▸ EXERCISE INPUTS
· · ·

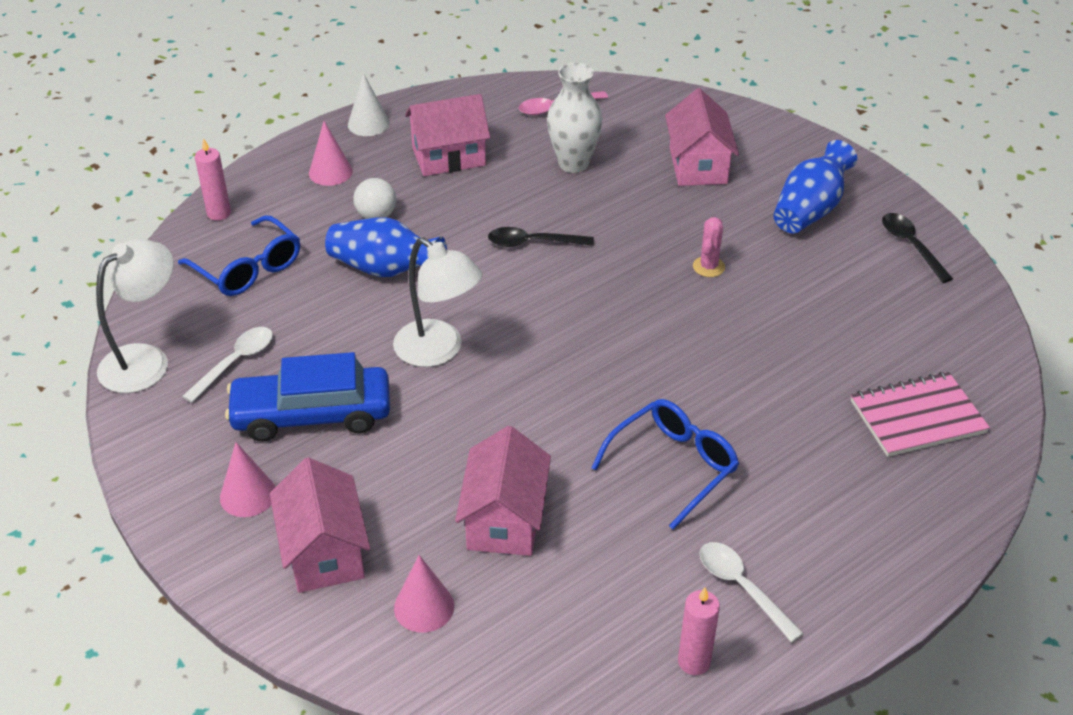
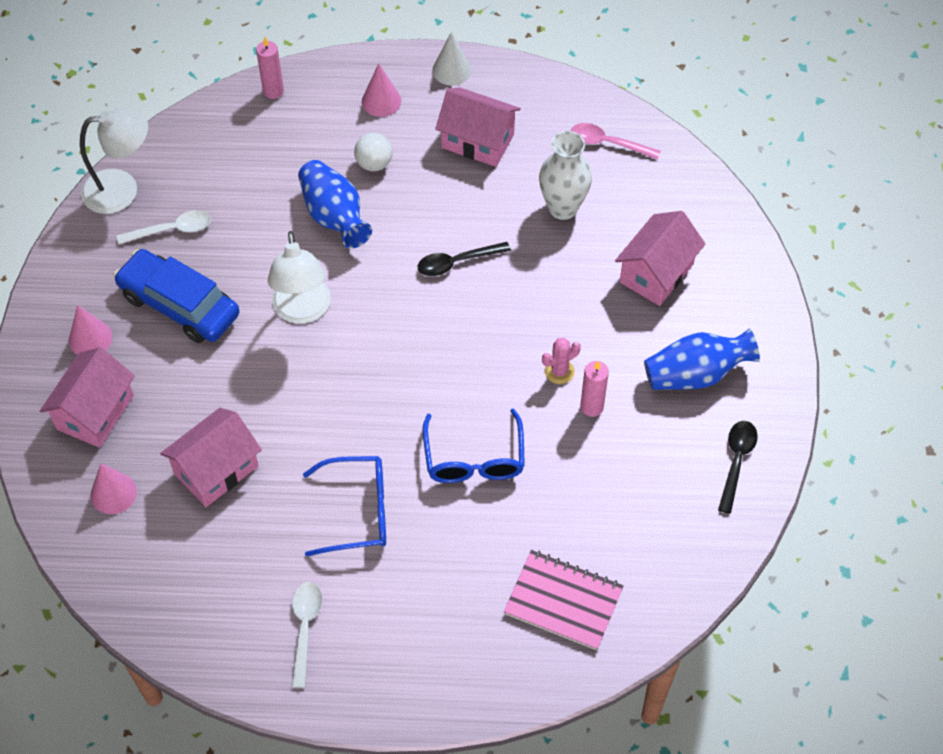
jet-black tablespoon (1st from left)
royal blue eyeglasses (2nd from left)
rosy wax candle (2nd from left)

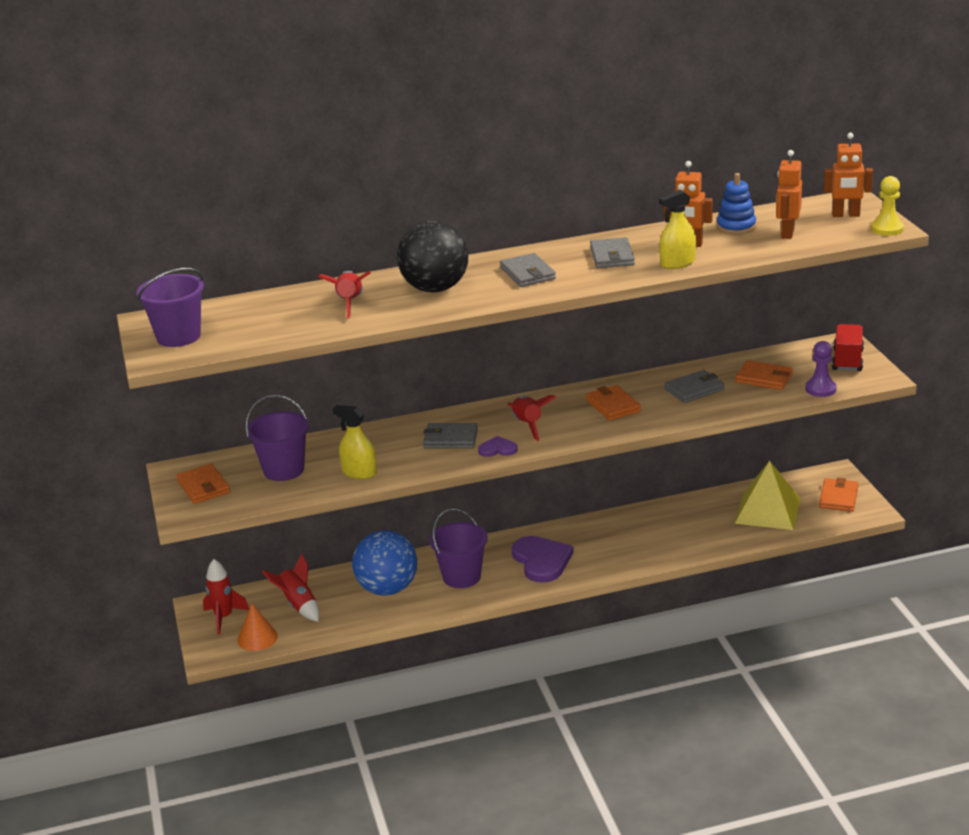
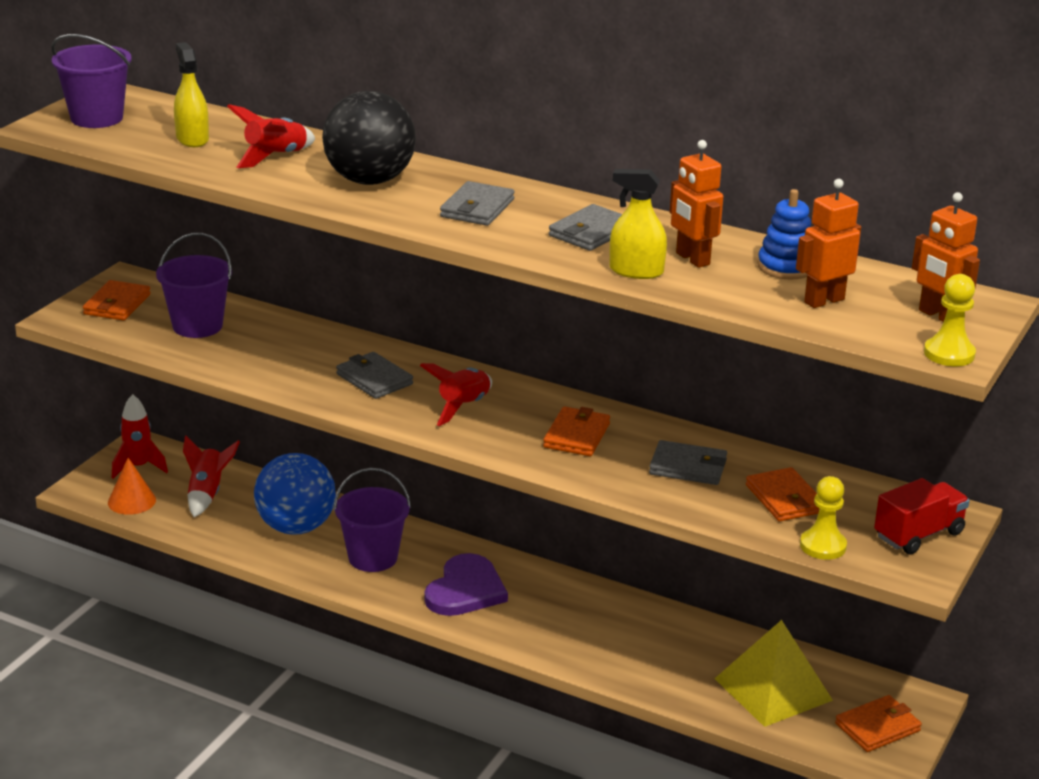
bright yellow spray bottle (1st from left)
bright yellow pawn (1st from left)
royal purple heart shape (1st from left in the first image)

· · ·

▸ DIRECTIONS
Transcribe all the lines above exactly; any image among them is skipped.

▸ REPLY TO THE TASK
jet-black tablespoon (1st from left)
royal blue eyeglasses (2nd from left)
rosy wax candle (2nd from left)

bright yellow spray bottle (1st from left)
bright yellow pawn (1st from left)
royal purple heart shape (1st from left in the first image)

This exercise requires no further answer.